[[ The records open ]]

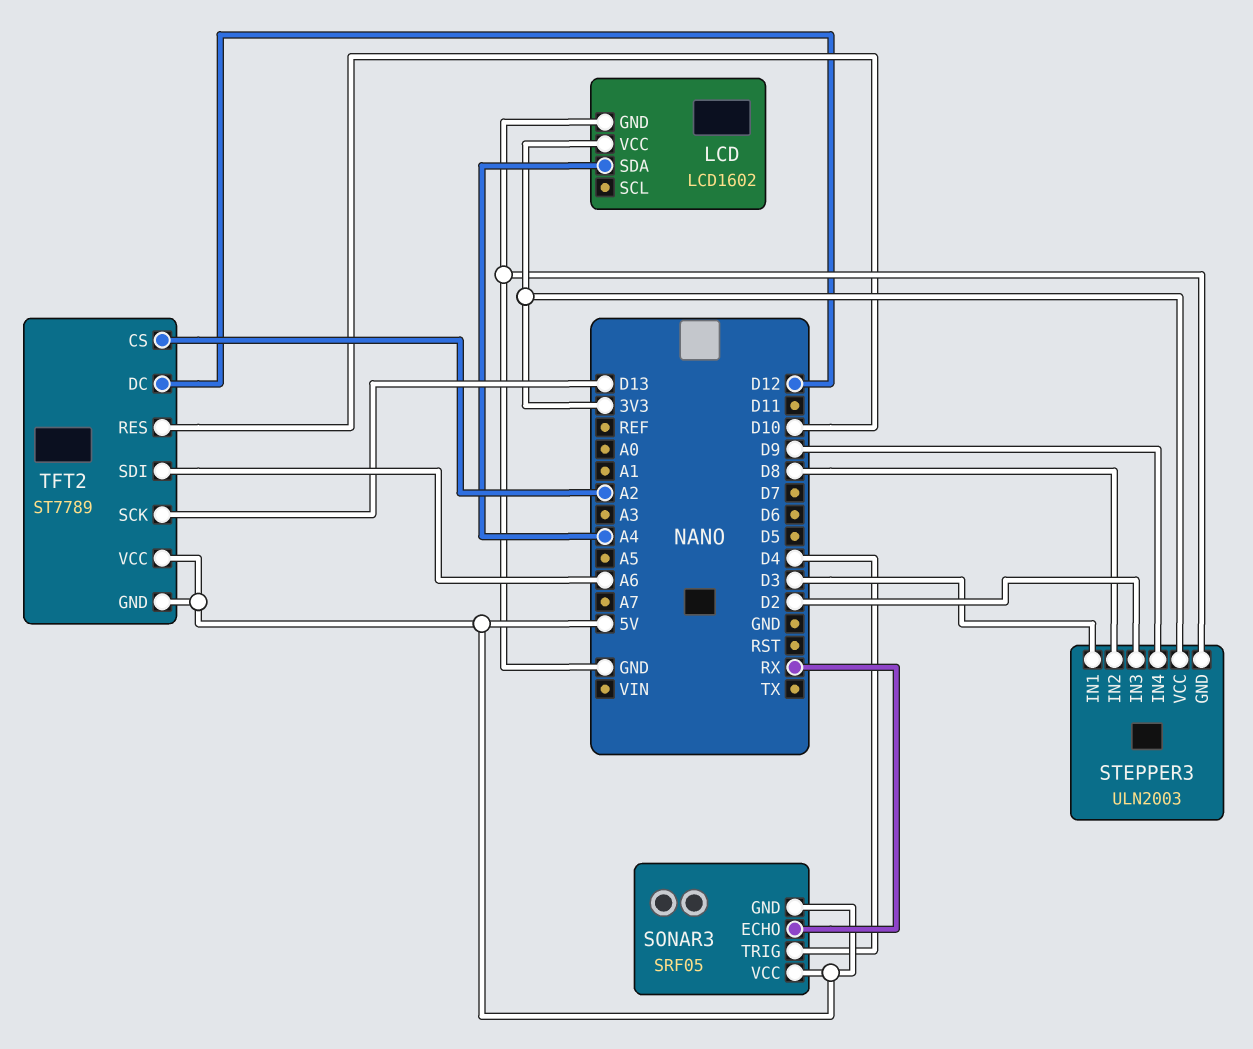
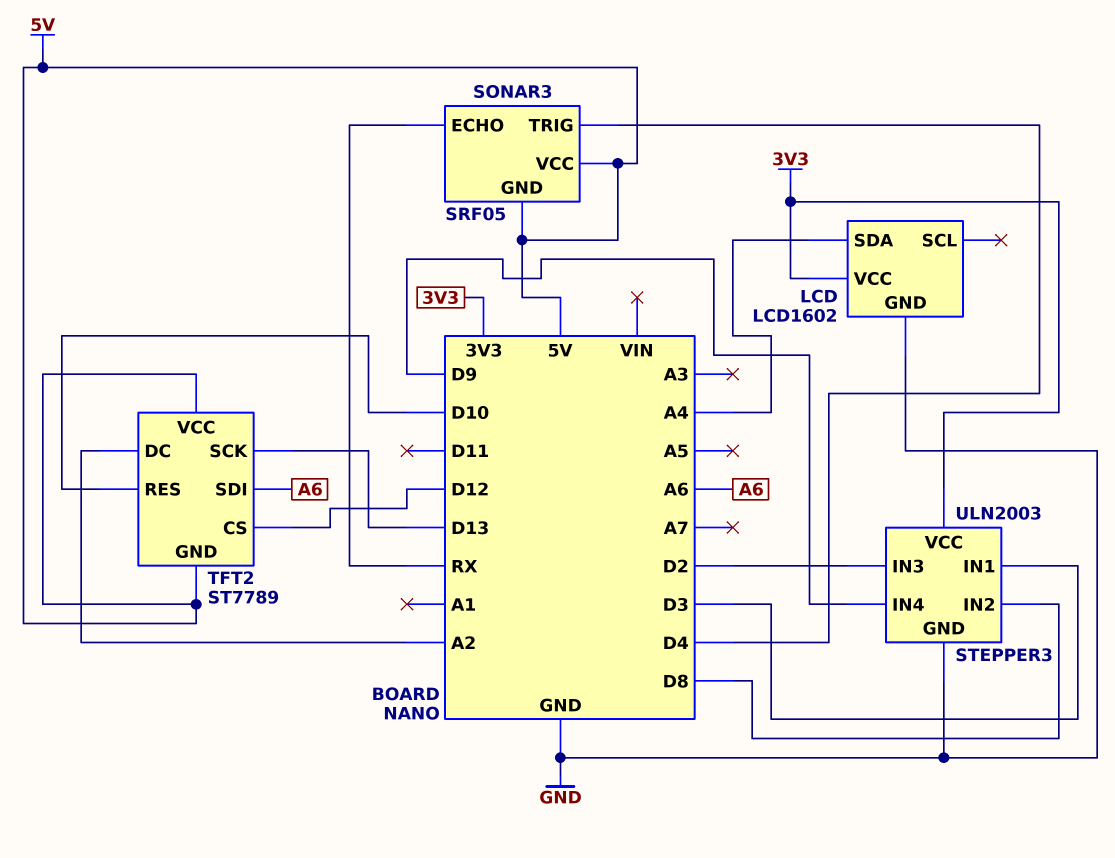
TFT2 pin CS: A2 -> D12
TFT2 pin DC: D12 -> A2

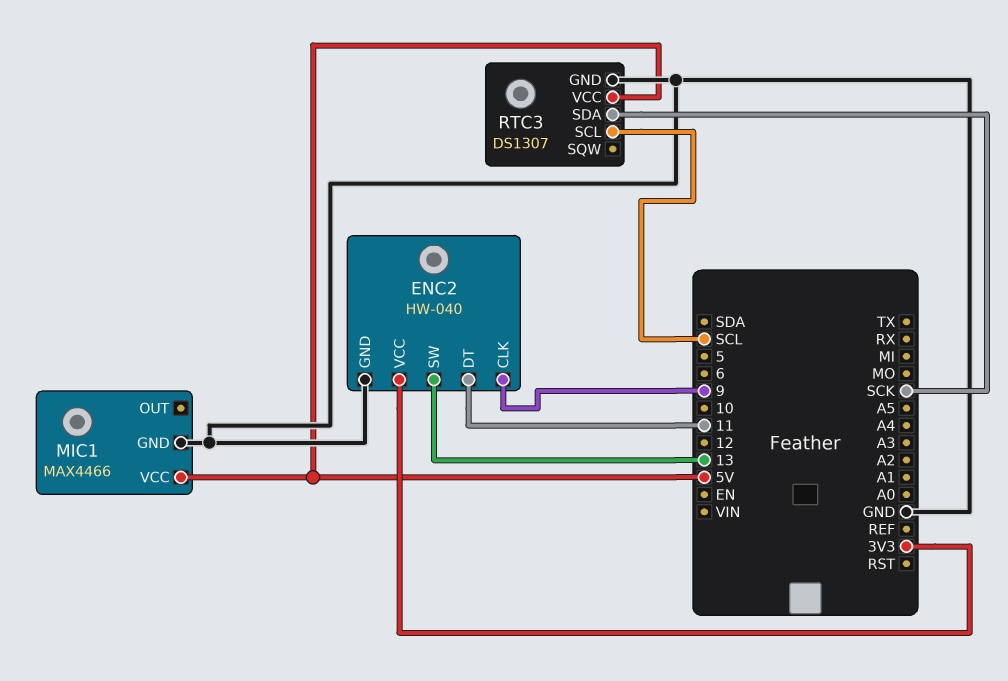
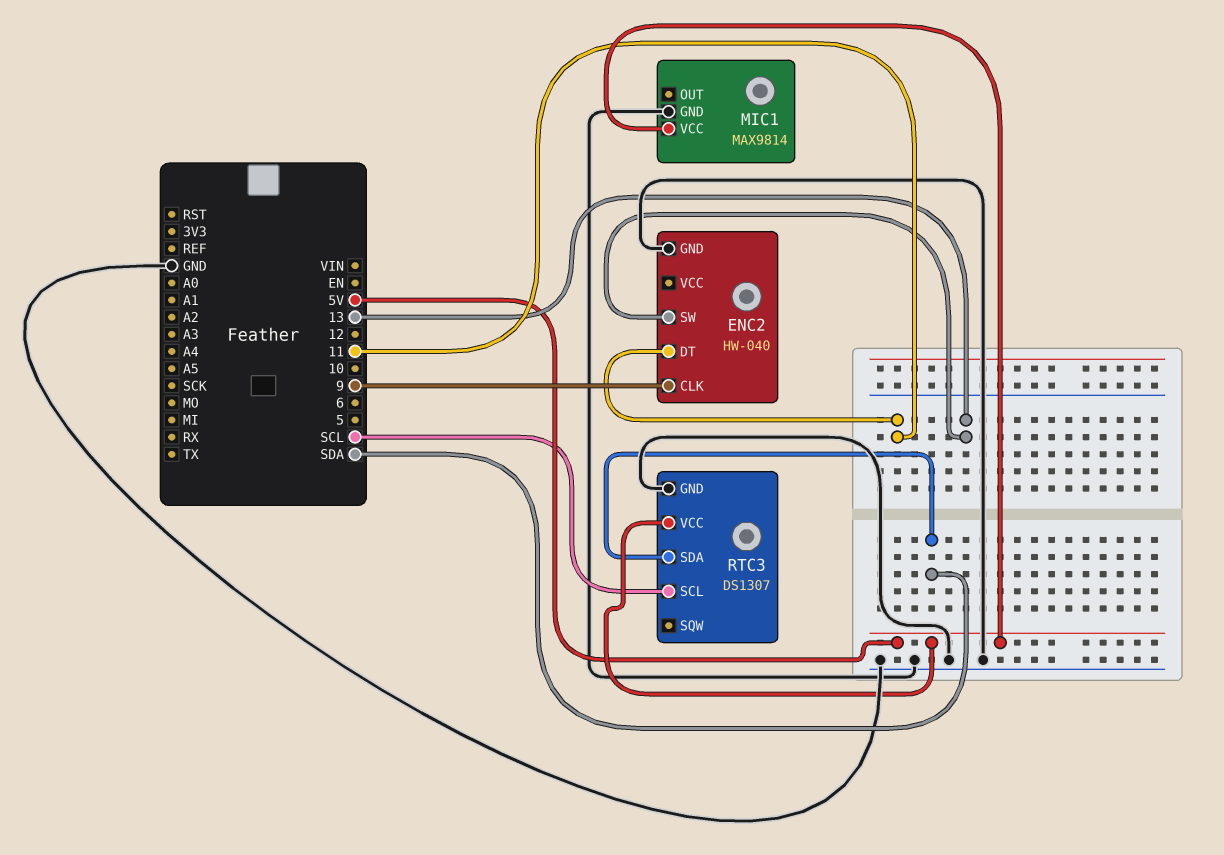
ENC2 pin VCC: 3V3 -> none
MIC1: MAX4466 -> MAX9814
RTC3 pin SDA: SCK -> SDA

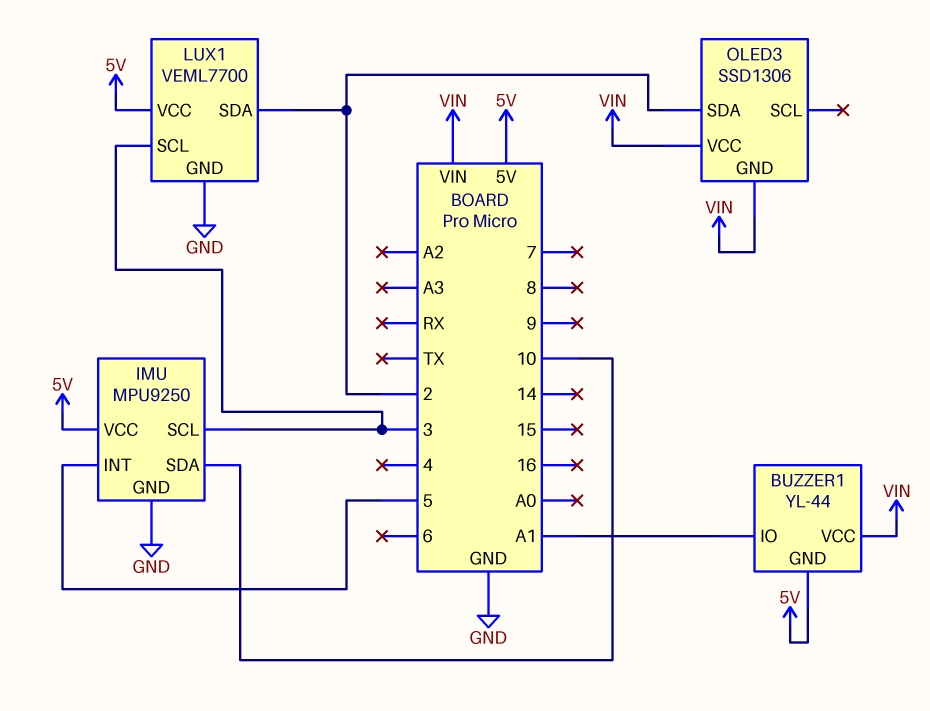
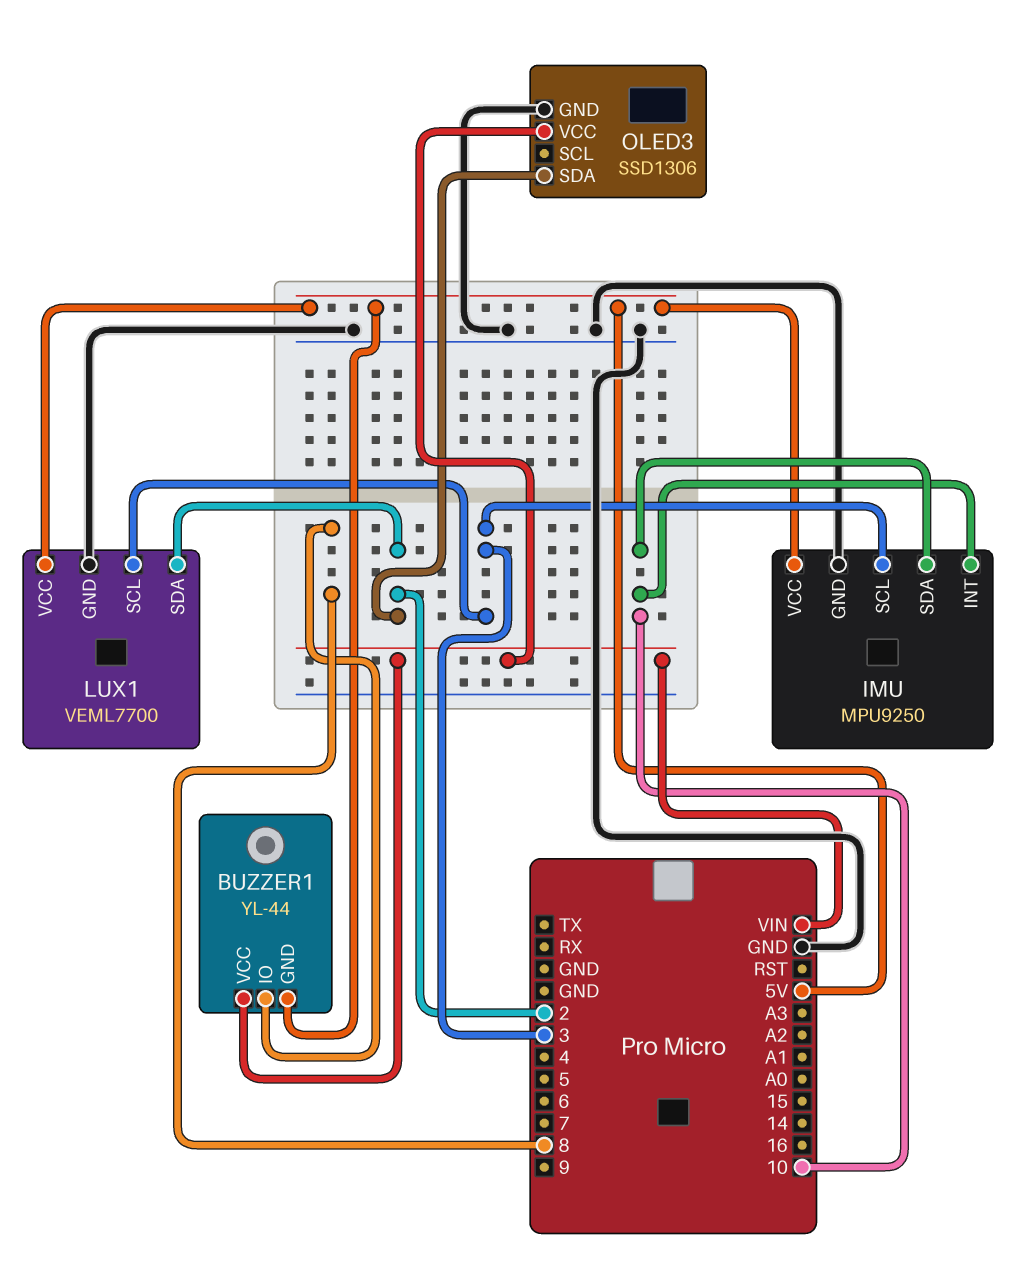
BUZZER1 pin IO: A1 -> 8
IMU pin INT: 5 -> 10
OLED3 pin GND: VIN -> GND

[[ The records closed ]]

Drop the pictures and set down the data above exactly.

• _Exercise result_
TFT2 pin CS: A2 -> D12
TFT2 pin DC: D12 -> A2

ENC2 pin VCC: 3V3 -> none
MIC1: MAX4466 -> MAX9814
RTC3 pin SDA: SCK -> SDA

BUZZER1 pin IO: A1 -> 8
IMU pin INT: 5 -> 10
OLED3 pin GND: VIN -> GND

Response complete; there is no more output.